▶ **PROBLEM DESCRIPTION**: Once you find the line with "camera: 125 degrees left, 5 degrees down" in the data that follows, repeat it and every line after it exactly, through the line with "(305, 179) = (328, 256): green".

▶ **INPUT**:

- - - - - - -

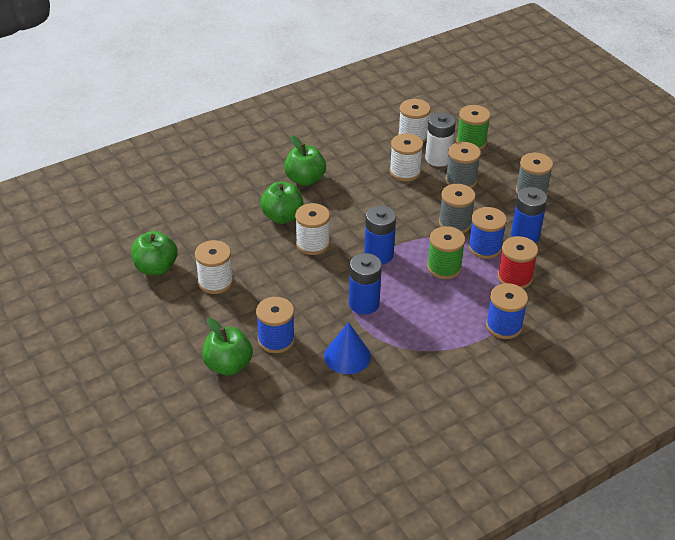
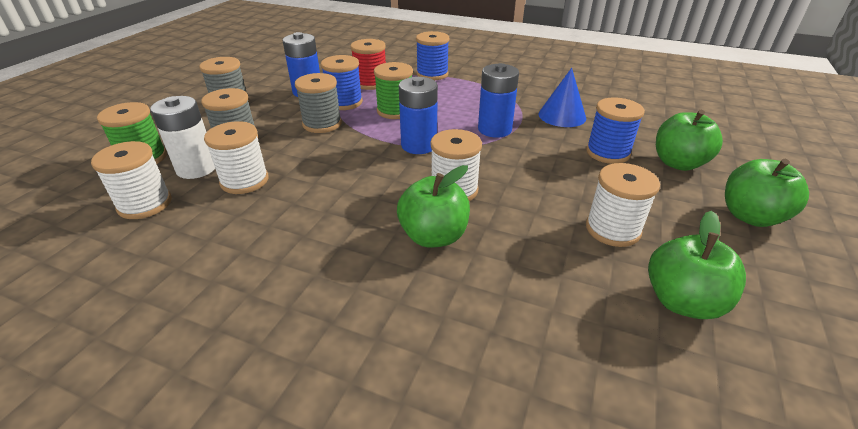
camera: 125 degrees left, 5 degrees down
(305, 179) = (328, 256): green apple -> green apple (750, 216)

- - - - - - -

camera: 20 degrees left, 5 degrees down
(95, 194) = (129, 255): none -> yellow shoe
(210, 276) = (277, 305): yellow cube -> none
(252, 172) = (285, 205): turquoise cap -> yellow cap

- - - - - - -

▶ **EXPECTED ANSWER**:
camera: 125 degrees left, 5 degrees down
(305, 179) = (328, 256): green apple -> green apple (750, 216)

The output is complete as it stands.